■ WORK ORDER: Start at the line below containing "brush/leaf-green <351, 143>" and stop at the line containing "45 degrees counterclockwise". Repeat every line of that stretch exactly, and nothing outside it.

■ EXTRACTED DATA:

═══

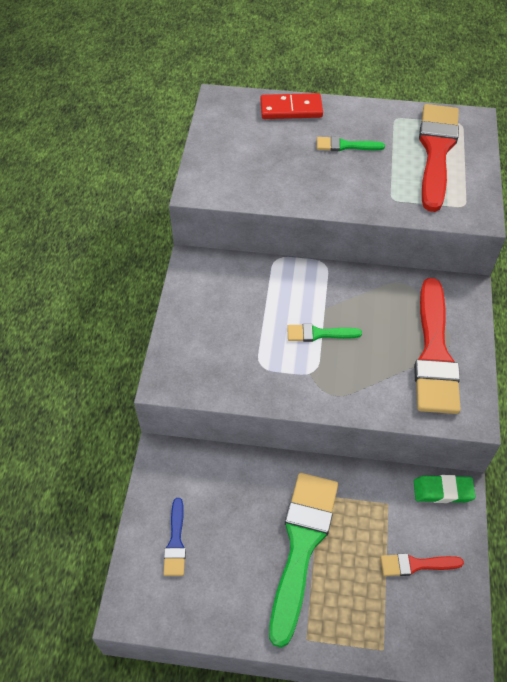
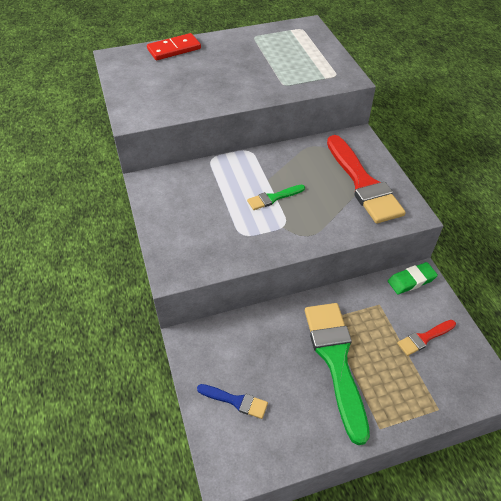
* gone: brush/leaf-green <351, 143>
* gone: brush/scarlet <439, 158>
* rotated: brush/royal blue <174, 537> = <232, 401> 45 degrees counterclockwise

═══

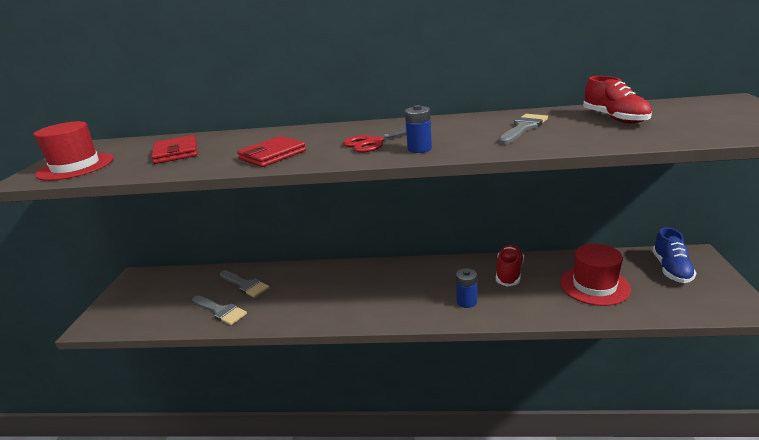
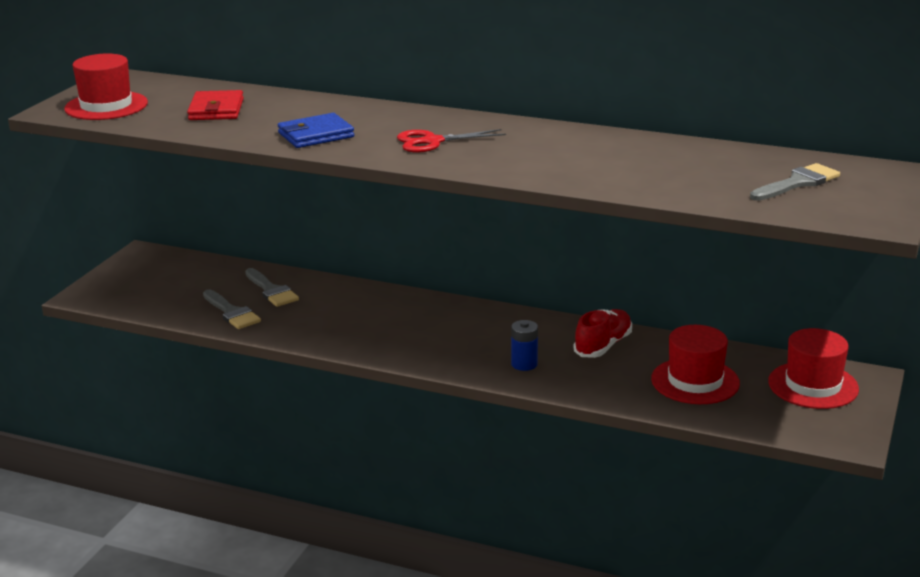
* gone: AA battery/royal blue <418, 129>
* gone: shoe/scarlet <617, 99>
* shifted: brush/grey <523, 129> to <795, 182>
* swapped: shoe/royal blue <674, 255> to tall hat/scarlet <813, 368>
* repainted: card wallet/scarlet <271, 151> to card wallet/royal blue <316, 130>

═══

■ EXPECTED ANSWER:
* gone: brush/leaf-green <351, 143>
* gone: brush/scarlet <439, 158>
* rotated: brush/royal blue <174, 537> = <232, 401> 45 degrees counterclockwise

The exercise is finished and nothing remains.